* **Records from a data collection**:
:::
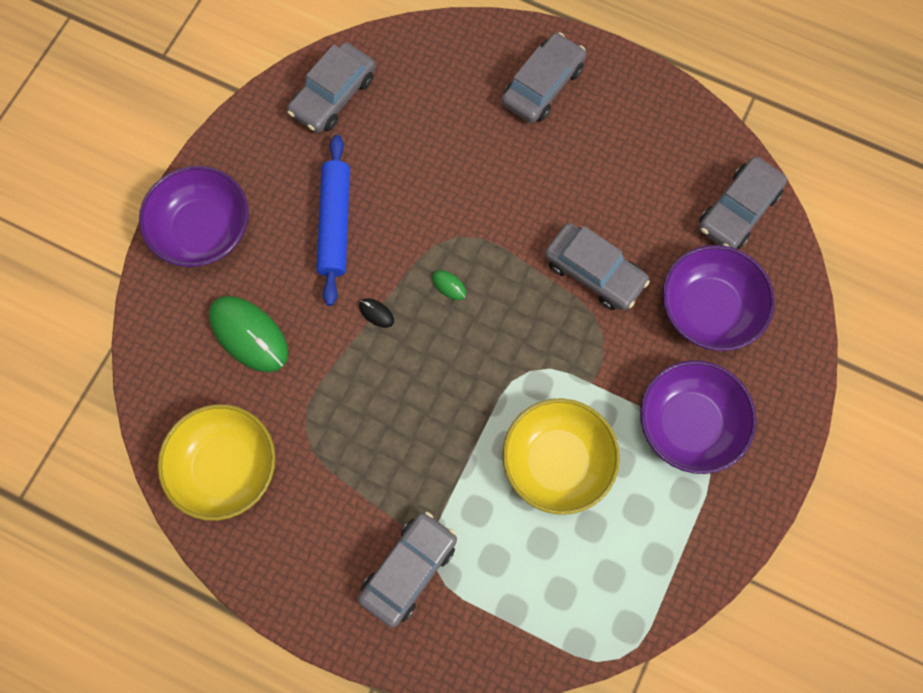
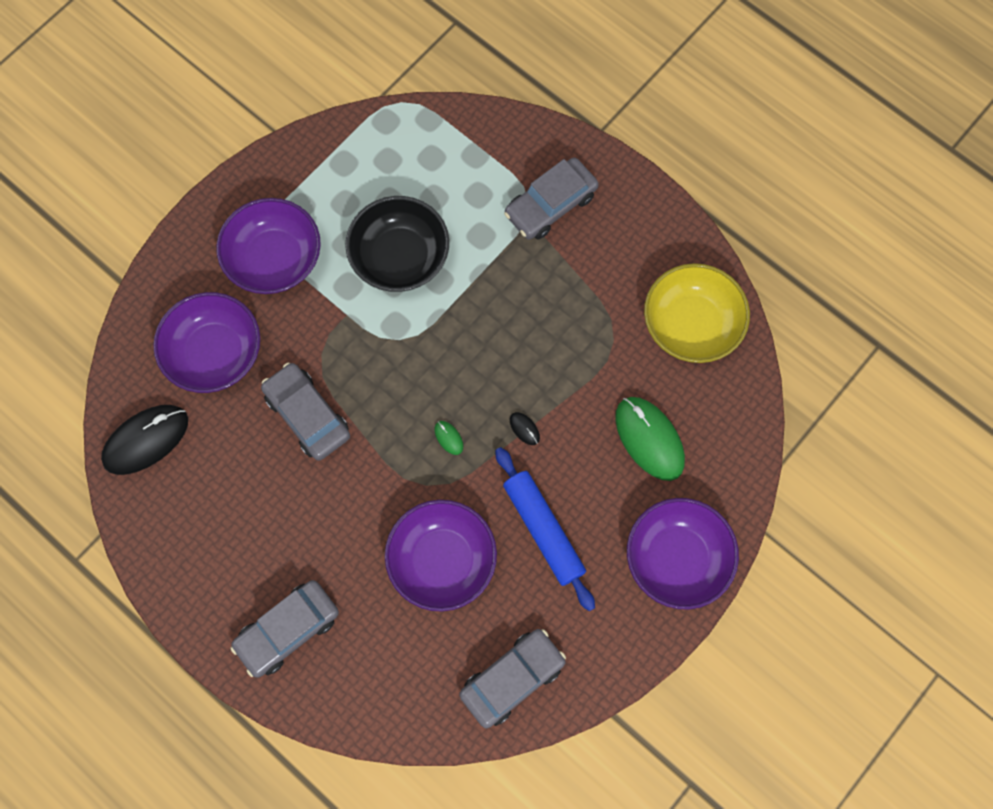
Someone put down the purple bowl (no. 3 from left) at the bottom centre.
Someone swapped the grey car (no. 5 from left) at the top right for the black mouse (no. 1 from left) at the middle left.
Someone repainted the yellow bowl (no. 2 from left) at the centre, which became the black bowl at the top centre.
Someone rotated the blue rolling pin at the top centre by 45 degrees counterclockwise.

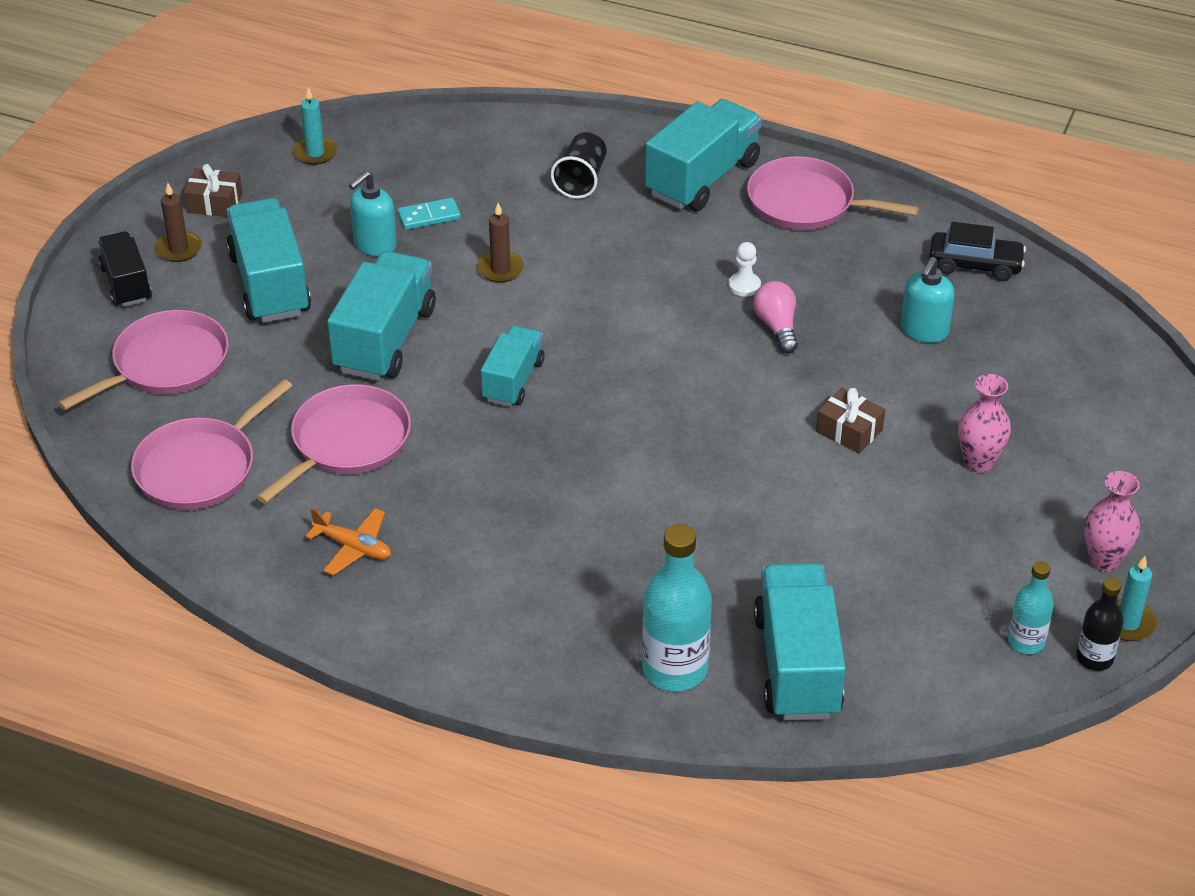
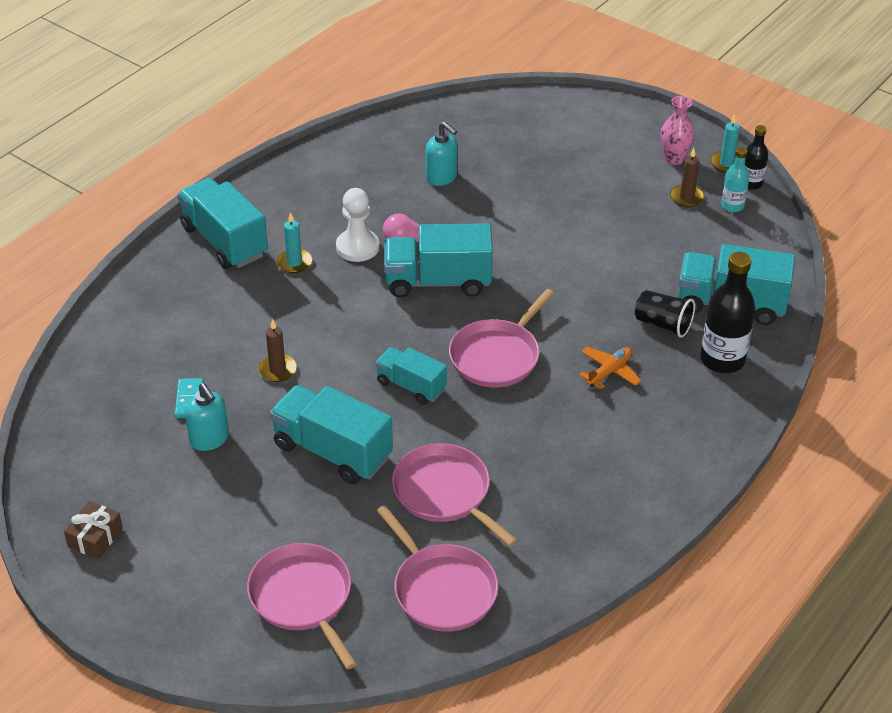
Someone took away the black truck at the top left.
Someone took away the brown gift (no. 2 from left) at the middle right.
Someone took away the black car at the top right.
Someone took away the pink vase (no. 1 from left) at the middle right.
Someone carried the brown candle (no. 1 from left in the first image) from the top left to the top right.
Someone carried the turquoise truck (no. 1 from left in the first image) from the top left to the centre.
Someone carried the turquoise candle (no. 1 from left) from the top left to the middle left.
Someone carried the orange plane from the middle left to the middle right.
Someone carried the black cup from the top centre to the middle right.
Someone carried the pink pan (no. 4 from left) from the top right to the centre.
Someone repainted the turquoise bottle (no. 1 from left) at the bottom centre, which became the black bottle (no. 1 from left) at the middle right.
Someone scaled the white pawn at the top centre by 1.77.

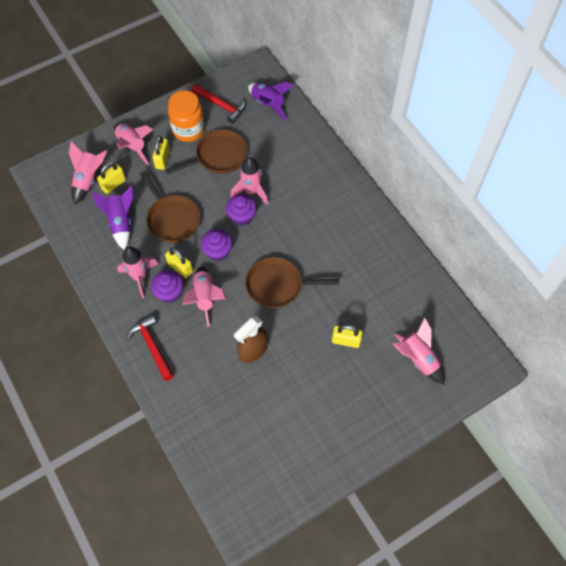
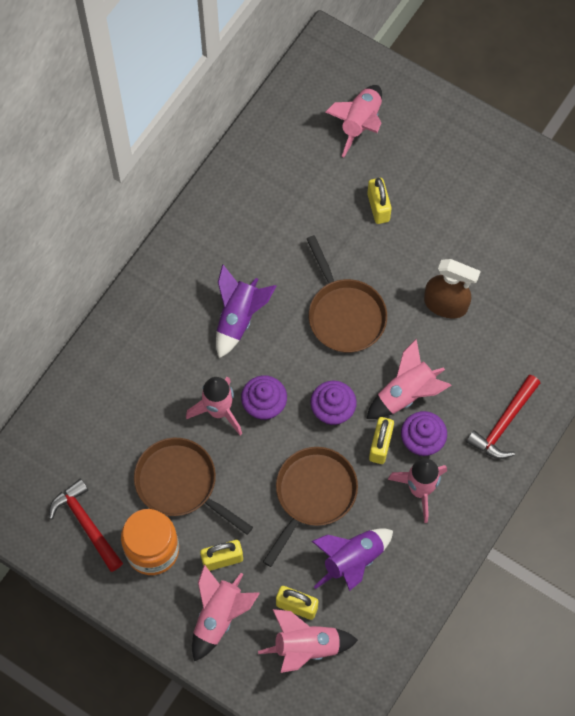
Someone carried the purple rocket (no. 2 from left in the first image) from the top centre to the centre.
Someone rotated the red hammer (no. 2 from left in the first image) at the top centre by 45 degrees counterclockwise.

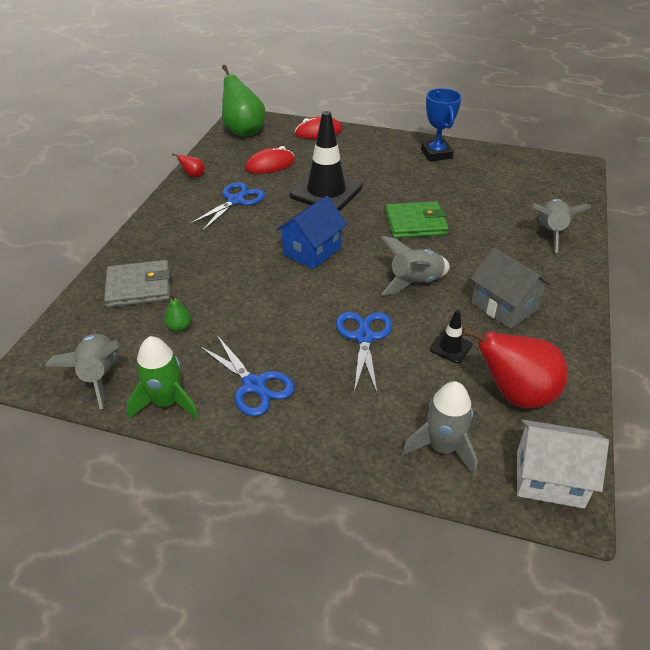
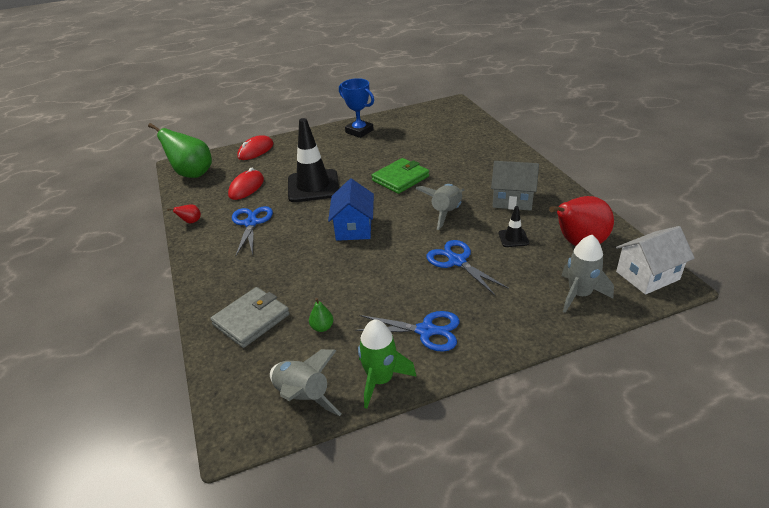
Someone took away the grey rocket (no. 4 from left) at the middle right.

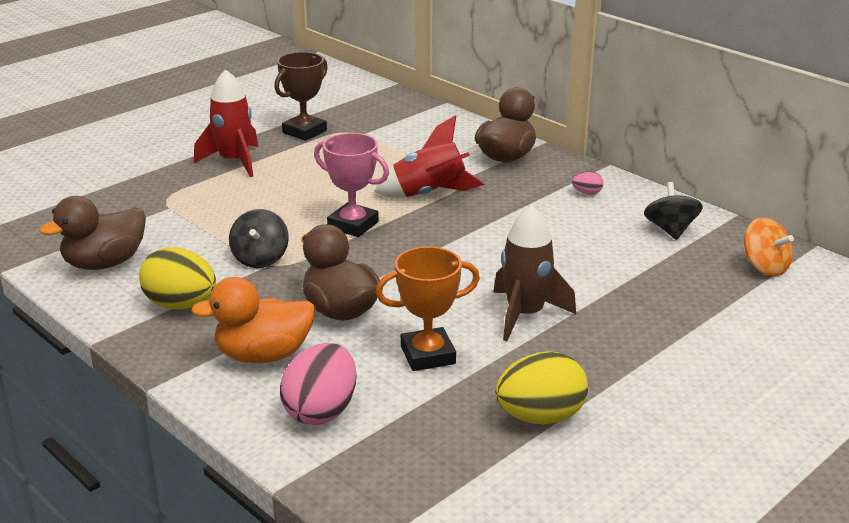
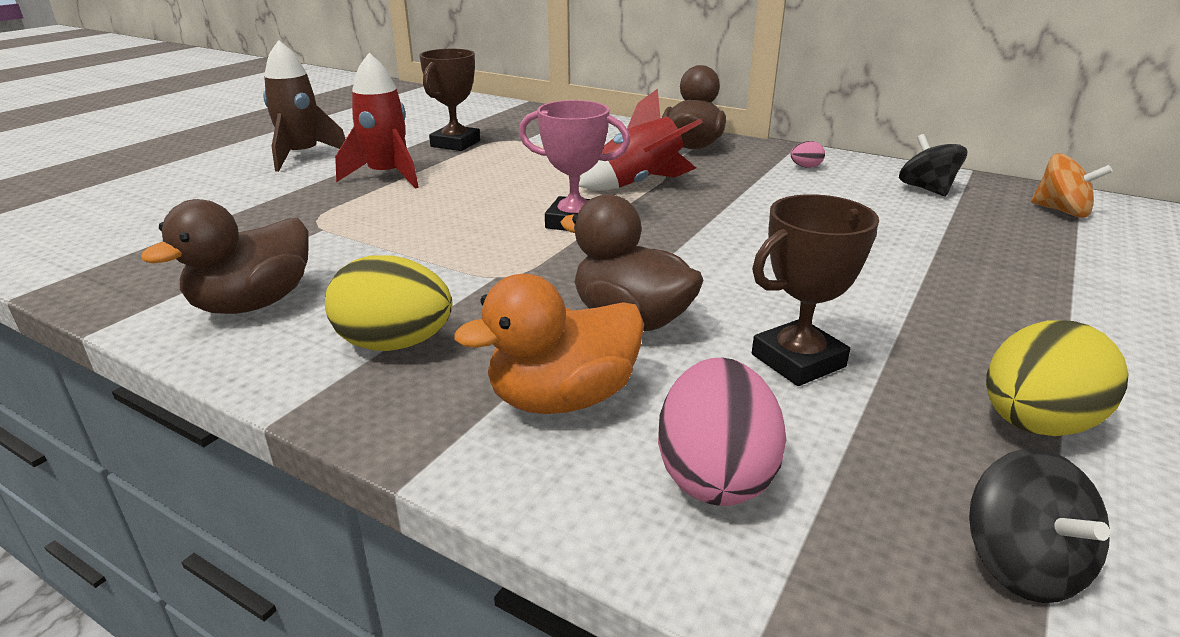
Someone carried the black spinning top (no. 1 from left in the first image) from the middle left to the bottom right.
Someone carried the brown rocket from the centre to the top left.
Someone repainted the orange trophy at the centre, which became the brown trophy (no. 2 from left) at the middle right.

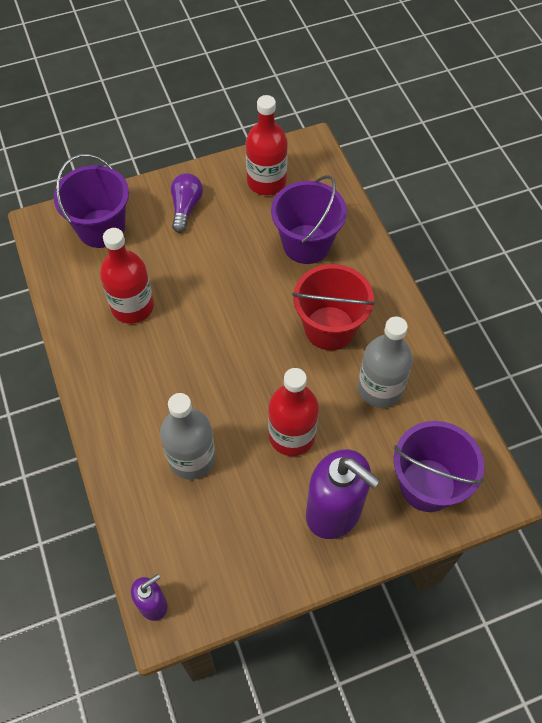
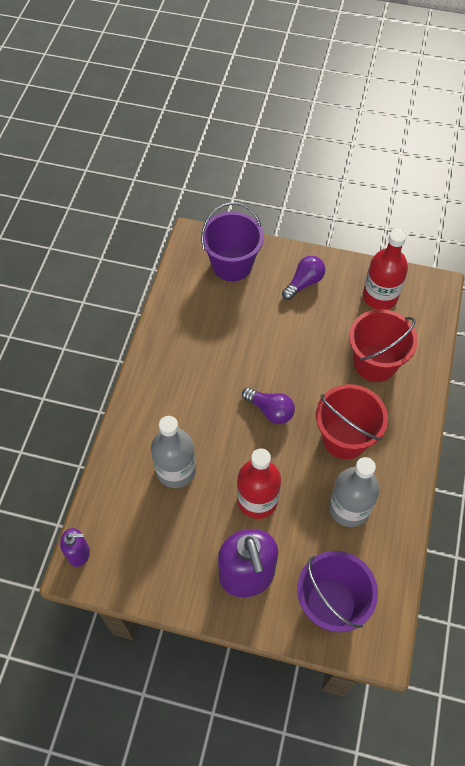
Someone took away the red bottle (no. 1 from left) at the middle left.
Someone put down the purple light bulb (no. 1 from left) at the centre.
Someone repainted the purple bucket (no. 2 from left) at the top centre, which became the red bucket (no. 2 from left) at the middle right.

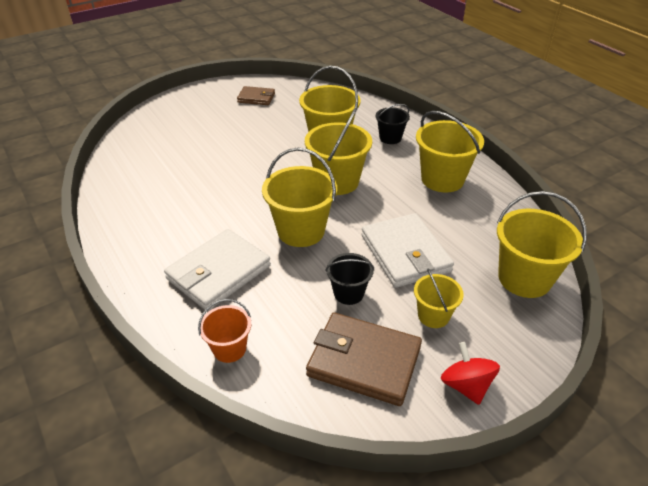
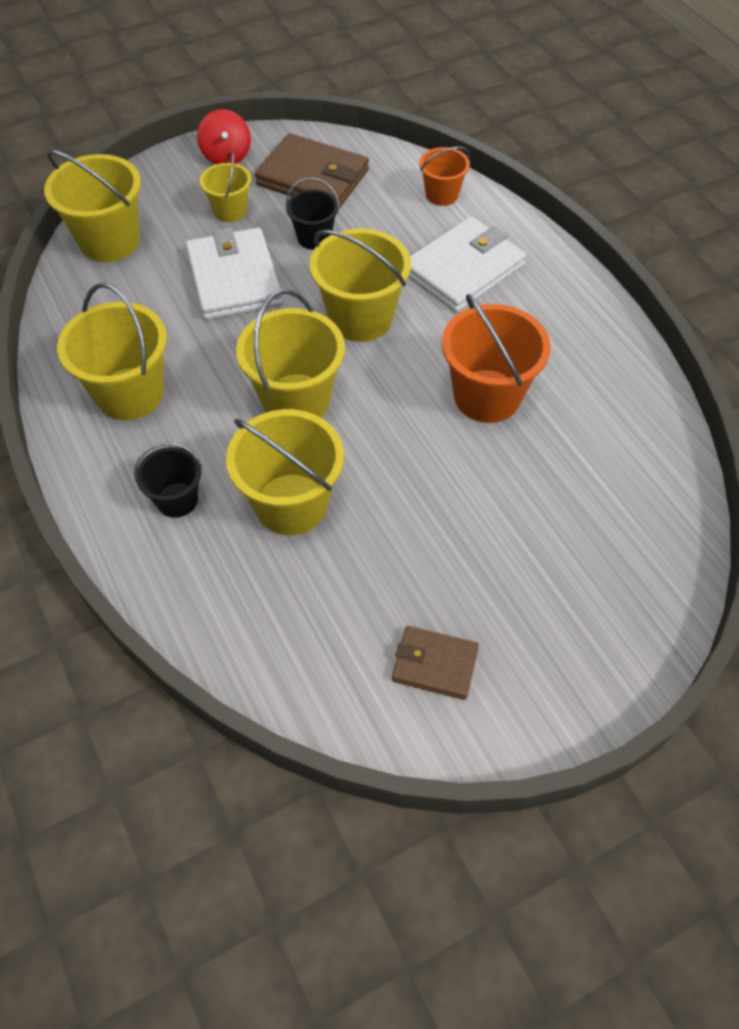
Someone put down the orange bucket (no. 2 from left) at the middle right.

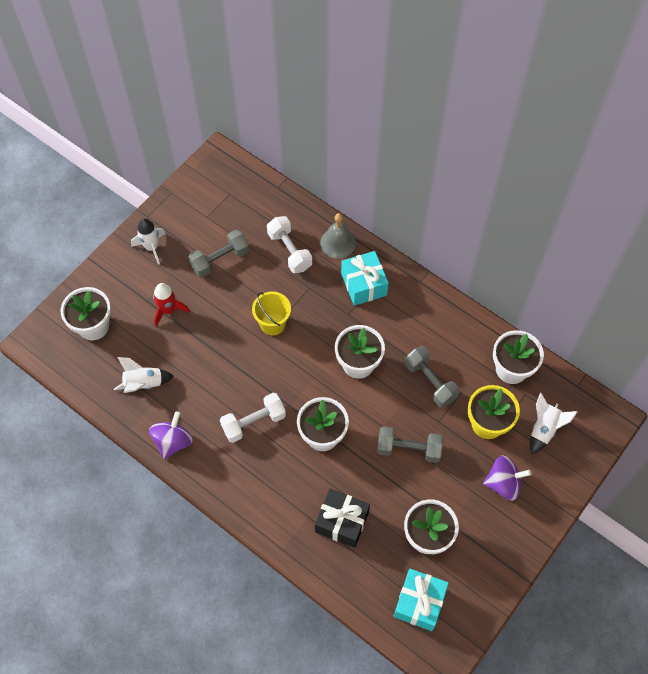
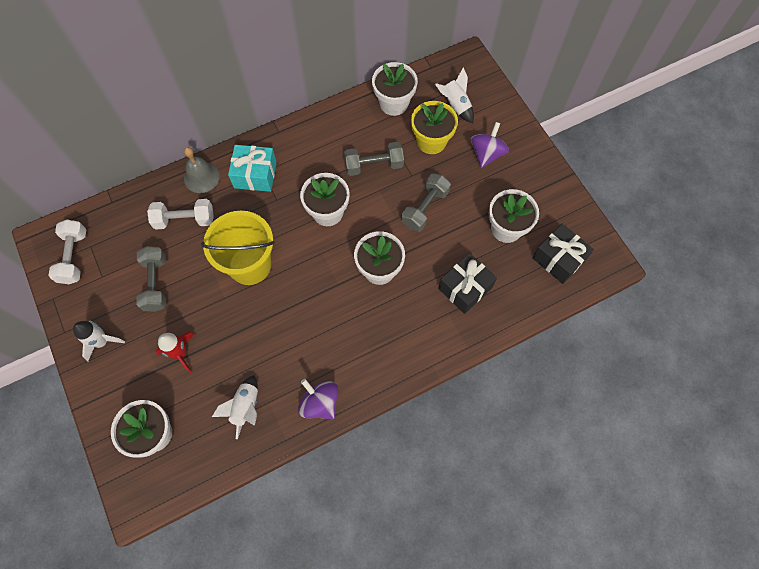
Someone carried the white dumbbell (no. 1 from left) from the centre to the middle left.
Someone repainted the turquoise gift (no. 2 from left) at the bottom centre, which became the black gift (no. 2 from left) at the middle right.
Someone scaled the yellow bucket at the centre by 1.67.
:::
* **AIM OF THE EXERCISE**: A faithful reproduction of every entry, with no pictures, is the expected answer.

* **OUTPUT OF THE TASK**:
Someone put down the purple bowl (no. 3 from left) at the bottom centre.
Someone swapped the grey car (no. 5 from left) at the top right for the black mouse (no. 1 from left) at the middle left.
Someone repainted the yellow bowl (no. 2 from left) at the centre, which became the black bowl at the top centre.
Someone rotated the blue rolling pin at the top centre by 45 degrees counterclockwise.

Someone took away the black truck at the top left.
Someone took away the brown gift (no. 2 from left) at the middle right.
Someone took away the black car at the top right.
Someone took away the pink vase (no. 1 from left) at the middle right.
Someone carried the brown candle (no. 1 from left in the first image) from the top left to the top right.
Someone carried the turquoise truck (no. 1 from left in the first image) from the top left to the centre.
Someone carried the turquoise candle (no. 1 from left) from the top left to the middle left.
Someone carried the orange plane from the middle left to the middle right.
Someone carried the black cup from the top centre to the middle right.
Someone carried the pink pan (no. 4 from left) from the top right to the centre.
Someone repainted the turquoise bottle (no. 1 from left) at the bottom centre, which became the black bottle (no. 1 from left) at the middle right.
Someone scaled the white pawn at the top centre by 1.77.

Someone carried the purple rocket (no. 2 from left in the first image) from the top centre to the centre.
Someone rotated the red hammer (no. 2 from left in the first image) at the top centre by 45 degrees counterclockwise.

Someone took away the grey rocket (no. 4 from left) at the middle right.

Someone carried the black spinning top (no. 1 from left in the first image) from the middle left to the bottom right.
Someone carried the brown rocket from the centre to the top left.
Someone repainted the orange trophy at the centre, which became the brown trophy (no. 2 from left) at the middle right.

Someone took away the red bottle (no. 1 from left) at the middle left.
Someone put down the purple light bulb (no. 1 from left) at the centre.
Someone repainted the purple bucket (no. 2 from left) at the top centre, which became the red bucket (no. 2 from left) at the middle right.

Someone put down the orange bucket (no. 2 from left) at the middle right.

Someone carried the white dumbbell (no. 1 from left) from the centre to the middle left.
Someone repainted the turquoise gift (no. 2 from left) at the bottom centre, which became the black gift (no. 2 from left) at the middle right.
Someone scaled the yellow bucket at the centre by 1.67.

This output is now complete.